WORK REQUEST: Below is a listing to copy exactly; no image goes into the copy.

GIVEN INFORMATION:

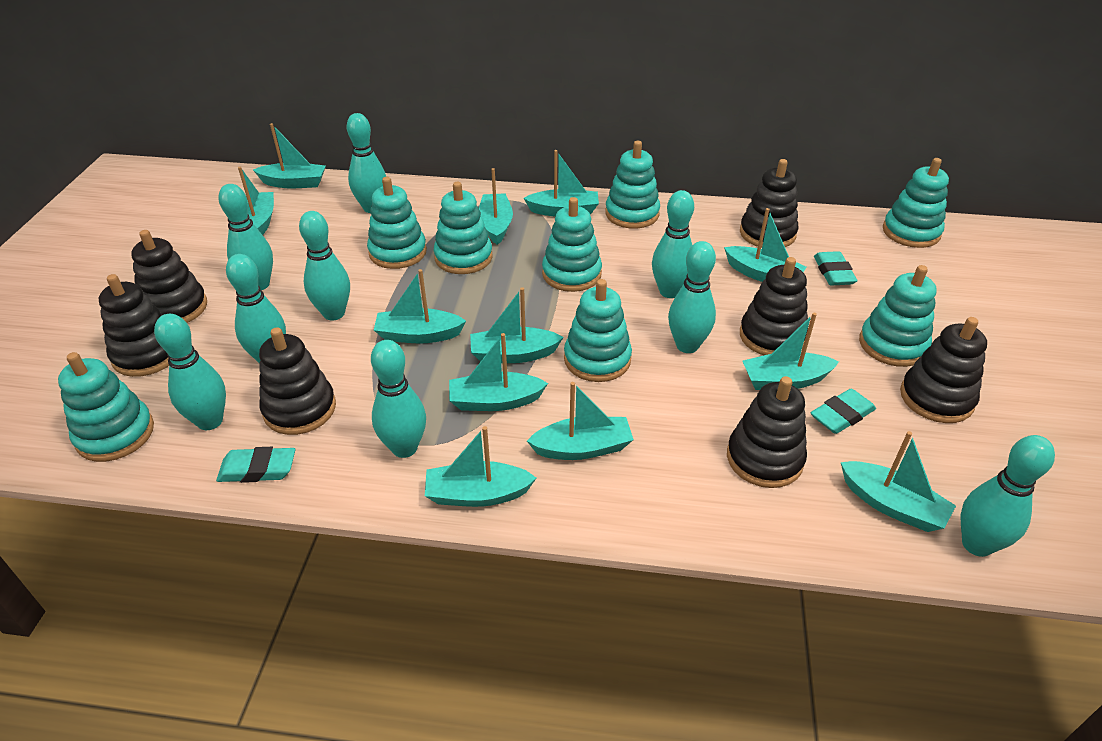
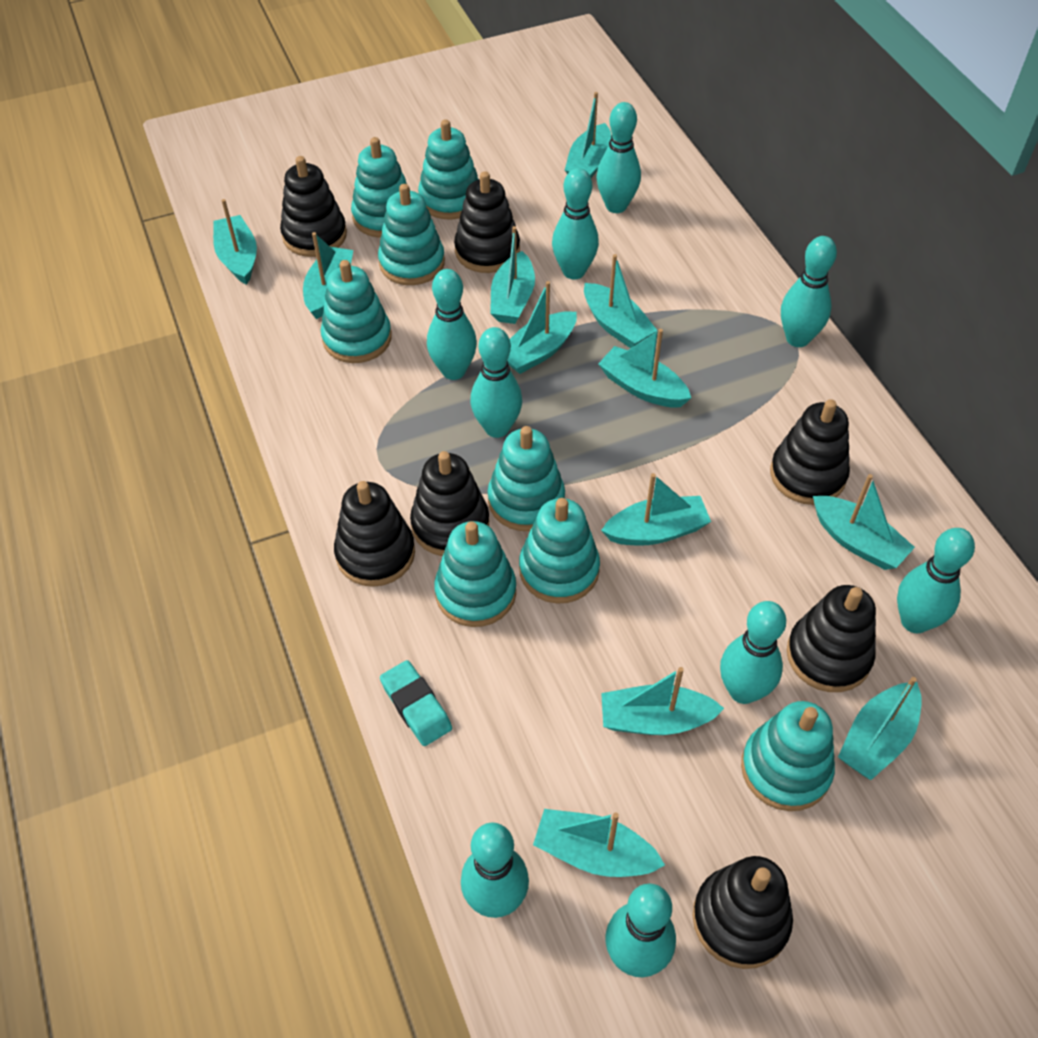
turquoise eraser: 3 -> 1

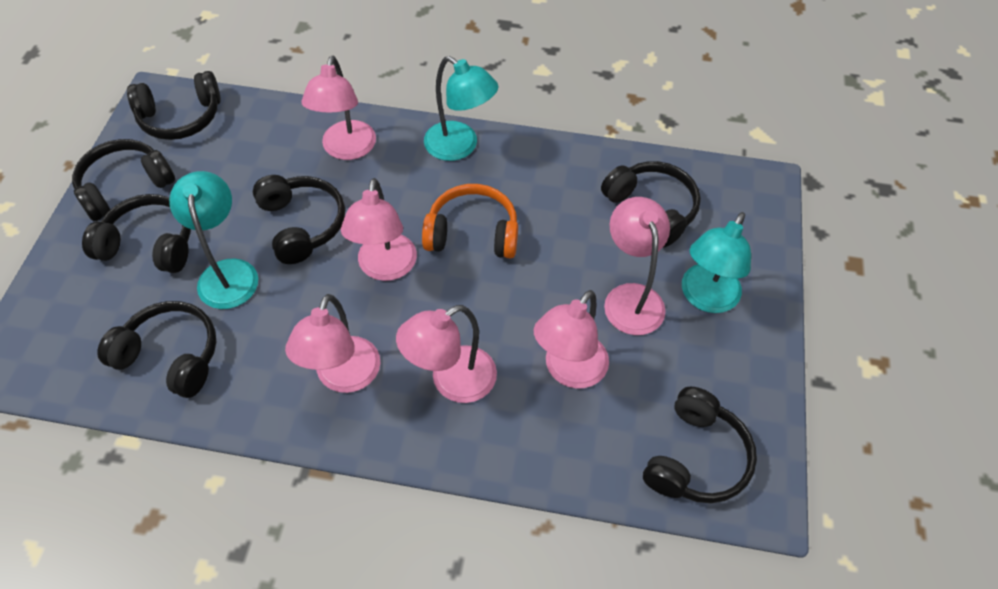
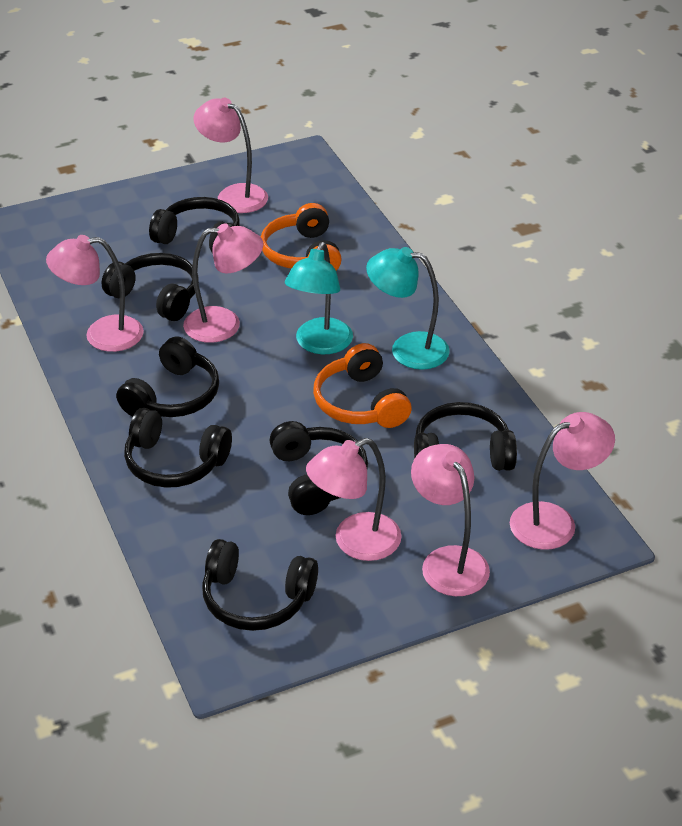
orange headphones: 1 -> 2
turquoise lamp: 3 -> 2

ANSWER BELOW:
turquoise eraser: 3 -> 1

orange headphones: 1 -> 2
turquoise lamp: 3 -> 2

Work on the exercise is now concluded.